PROBLEM TO SOLVE —
In the material below, find the line containing "orange ruler: 1 -> 3" and output it and all lines after it exactly, through the last one, without the pictures.

INPUT DATA —
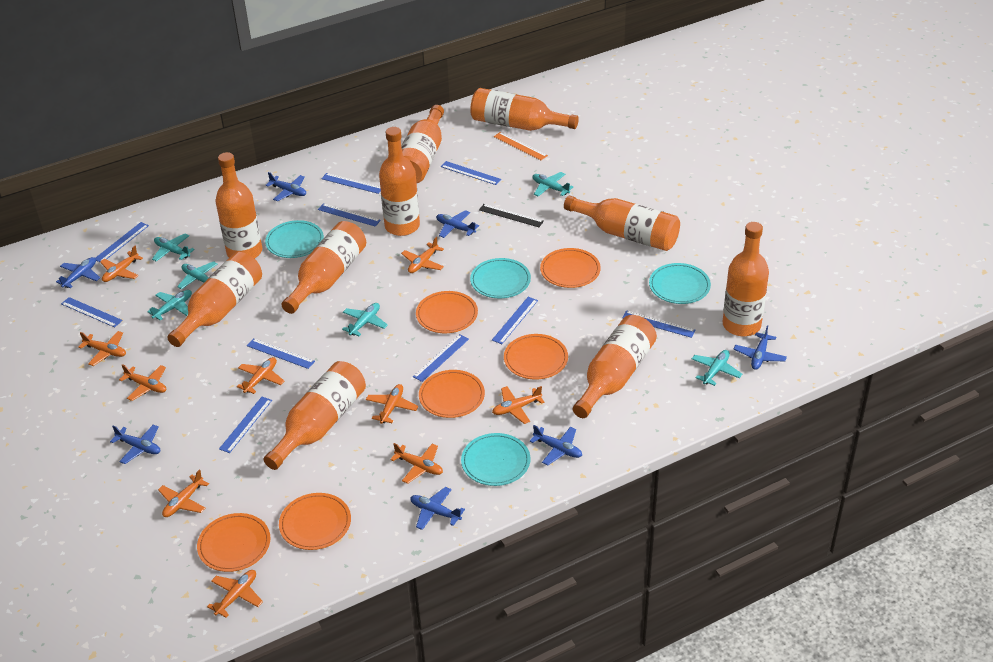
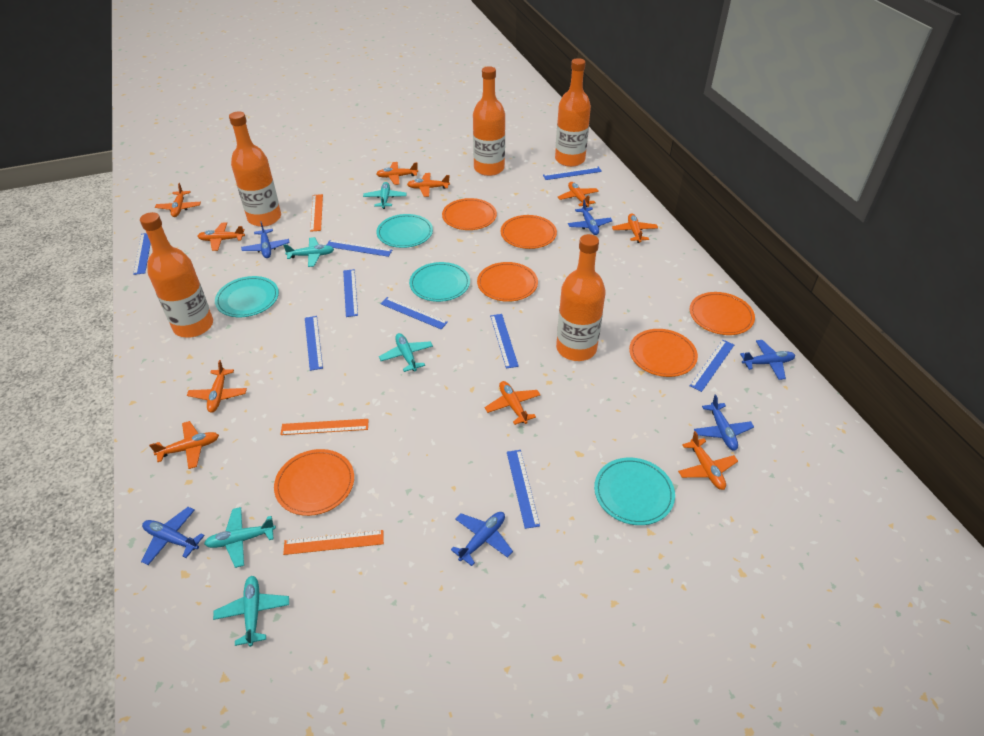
black ruler: 1 -> 0
blue plane: 7 -> 6
blue ruler: 10 -> 9
orange bottle: 10 -> 5
orange ruler: 1 -> 3
turquoise plane: 6 -> 5

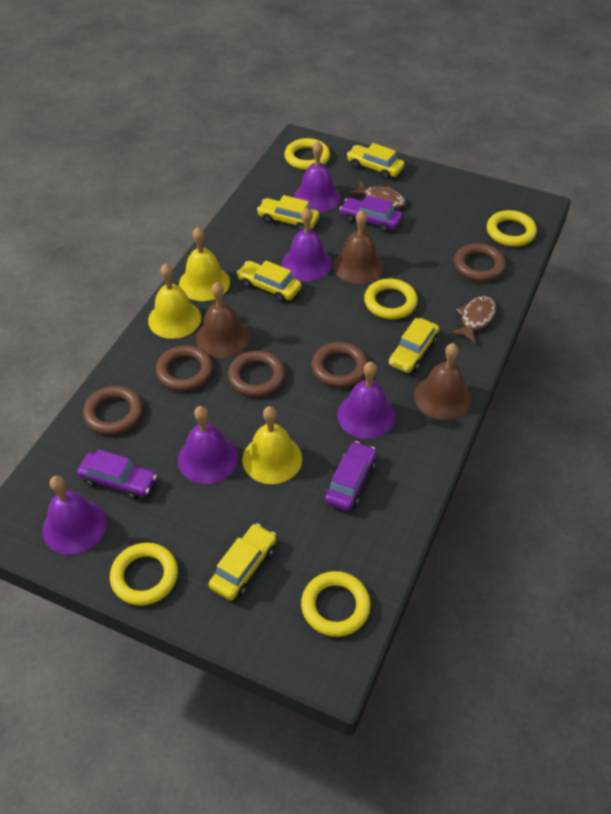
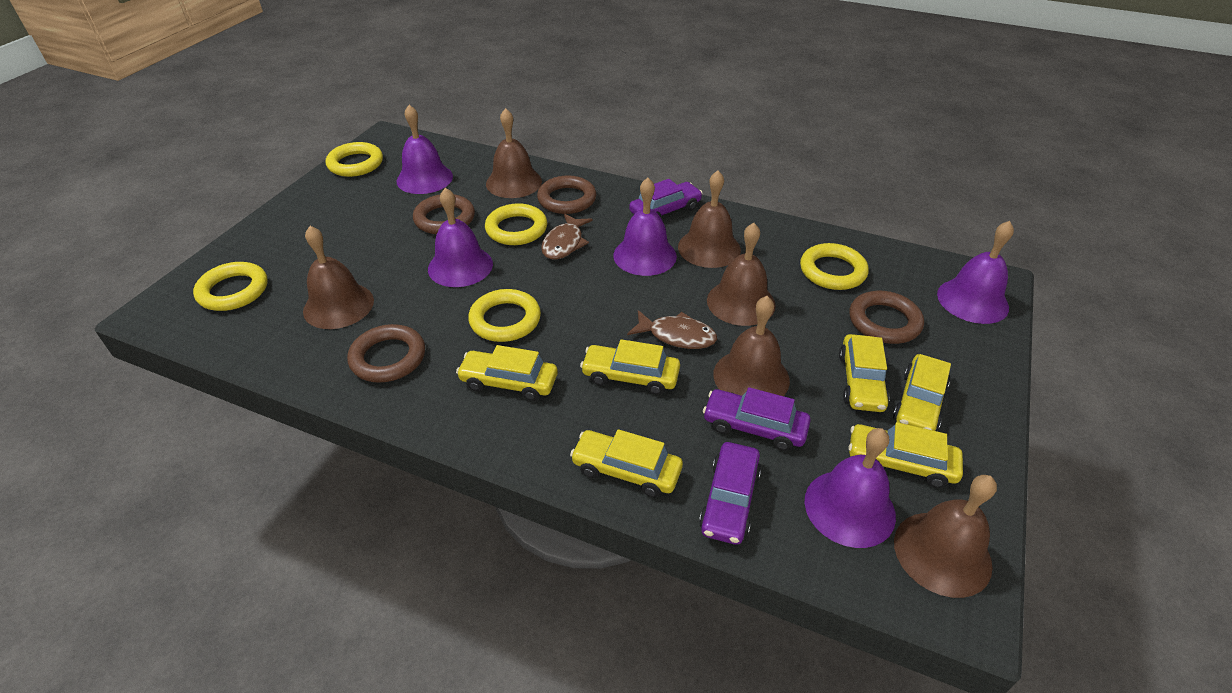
brown bell: 3 -> 6
brown ring: 5 -> 4
yellow bell: 3 -> 0
yellow car: 5 -> 6

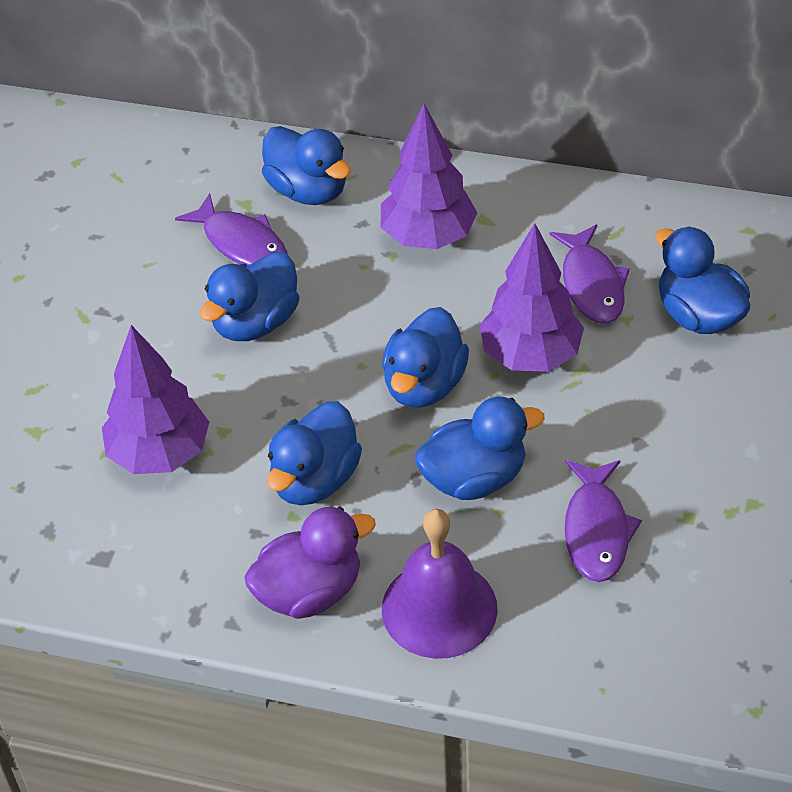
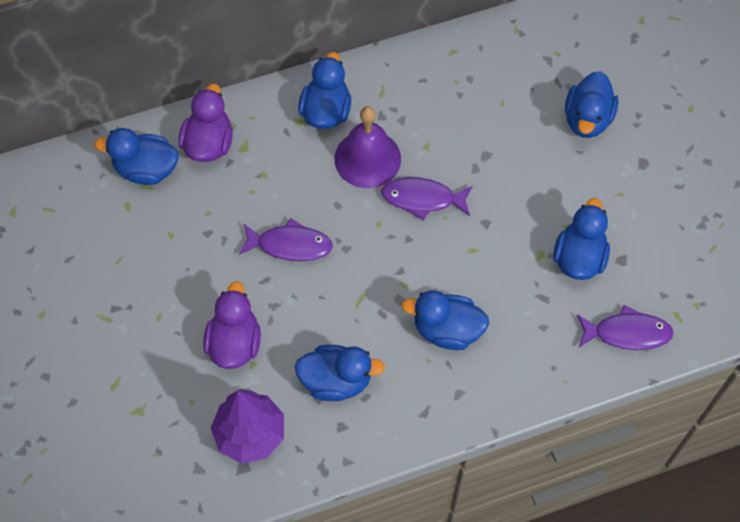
purple duck: 1 -> 2
purple tree: 3 -> 1

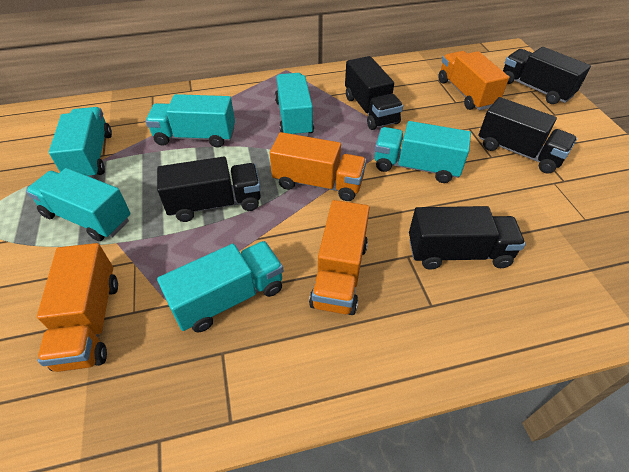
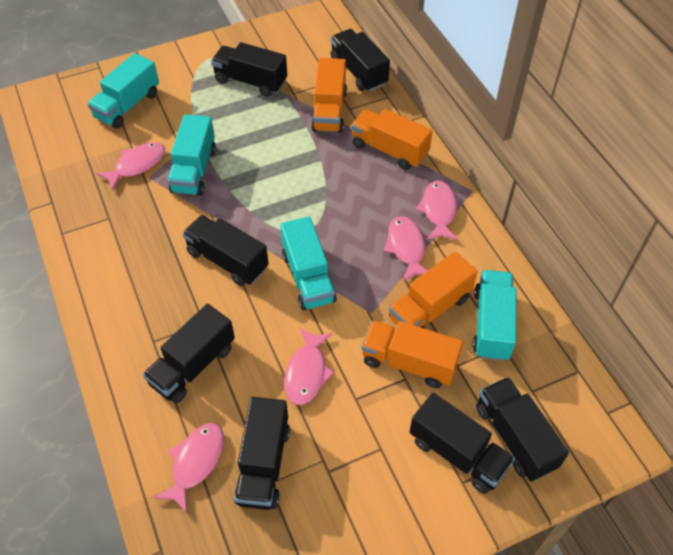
black truck: 5 -> 7
pink fish: 0 -> 5
turquoise truck: 6 -> 4

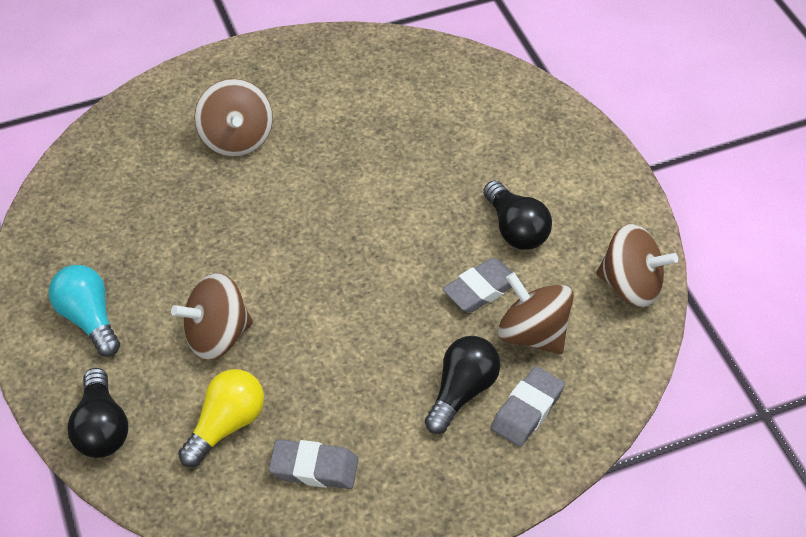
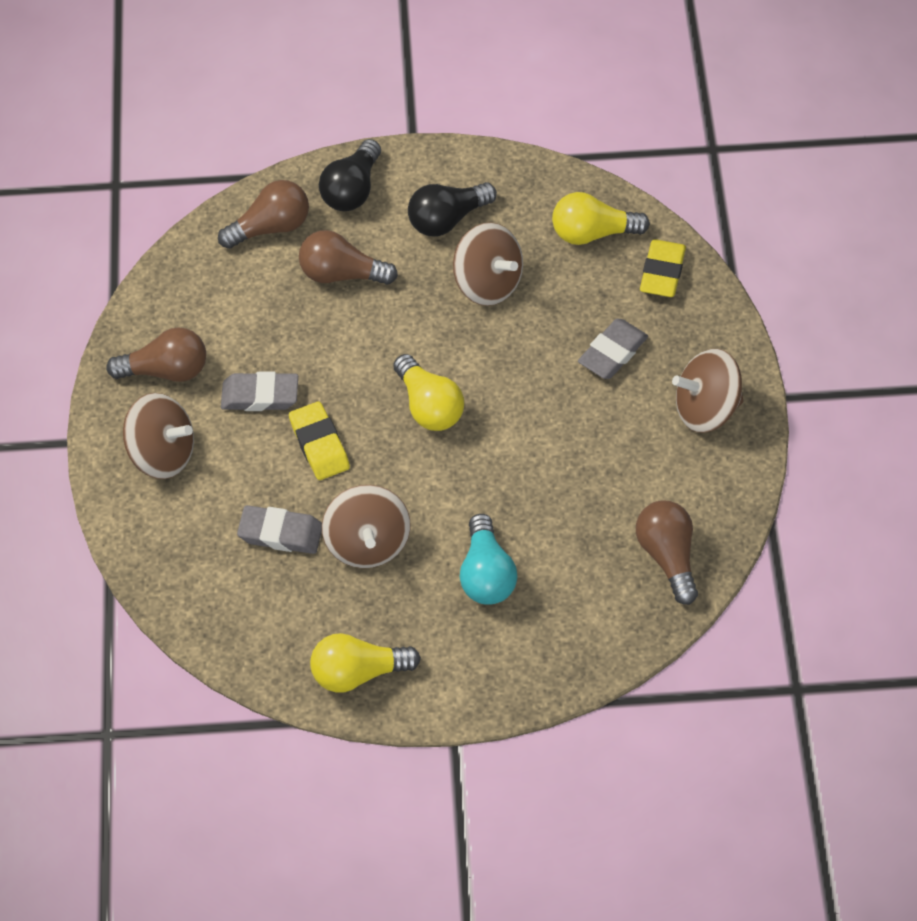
black light bulb: 3 -> 2
brown light bulb: 0 -> 4
yellow eraser: 0 -> 2
yellow light bulb: 1 -> 3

RESULT —
orange ruler: 1 -> 3
turquoise plane: 6 -> 5

brown bell: 3 -> 6
brown ring: 5 -> 4
yellow bell: 3 -> 0
yellow car: 5 -> 6

purple duck: 1 -> 2
purple tree: 3 -> 1

black truck: 5 -> 7
pink fish: 0 -> 5
turquoise truck: 6 -> 4

black light bulb: 3 -> 2
brown light bulb: 0 -> 4
yellow eraser: 0 -> 2
yellow light bulb: 1 -> 3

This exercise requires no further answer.